Extract every line in the listing that contains the string "circle", matching case exactly.

**WORKING DATA**
::::

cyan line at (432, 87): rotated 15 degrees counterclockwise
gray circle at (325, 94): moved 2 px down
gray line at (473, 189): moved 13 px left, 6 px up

::::

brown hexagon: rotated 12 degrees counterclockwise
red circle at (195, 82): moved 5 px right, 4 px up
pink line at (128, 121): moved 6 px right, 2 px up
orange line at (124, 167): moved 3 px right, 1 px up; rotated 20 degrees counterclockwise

::::

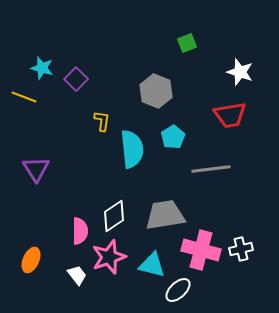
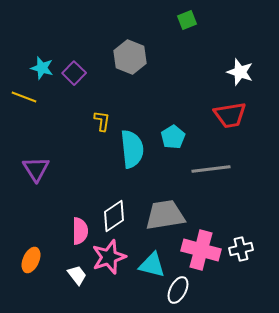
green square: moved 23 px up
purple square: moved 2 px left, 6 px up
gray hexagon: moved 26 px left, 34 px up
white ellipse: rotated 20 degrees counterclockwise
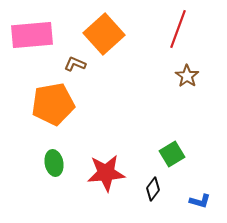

::::

**ANSWER**
gray circle at (325, 94): moved 2 px down
red circle at (195, 82): moved 5 px right, 4 px up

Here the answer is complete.